# PROVIDED ENTRIES
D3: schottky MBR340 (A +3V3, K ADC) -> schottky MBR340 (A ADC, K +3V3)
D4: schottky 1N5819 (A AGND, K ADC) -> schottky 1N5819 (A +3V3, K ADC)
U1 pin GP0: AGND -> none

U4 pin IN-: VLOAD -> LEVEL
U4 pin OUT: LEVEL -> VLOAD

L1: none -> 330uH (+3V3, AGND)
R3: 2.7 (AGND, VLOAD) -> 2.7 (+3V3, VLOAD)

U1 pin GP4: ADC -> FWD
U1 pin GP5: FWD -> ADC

# EXERCISE DETAILS
Beginning with the line that holds "U4 pin IN-: VLOAD -> LEVEL", copy the entries exactly to their last line, and leave out every earlier line.

# EXPECTED ANSWER
U4 pin IN-: VLOAD -> LEVEL
U4 pin OUT: LEVEL -> VLOAD

L1: none -> 330uH (+3V3, AGND)
R3: 2.7 (AGND, VLOAD) -> 2.7 (+3V3, VLOAD)

U1 pin GP4: ADC -> FWD
U1 pin GP5: FWD -> ADC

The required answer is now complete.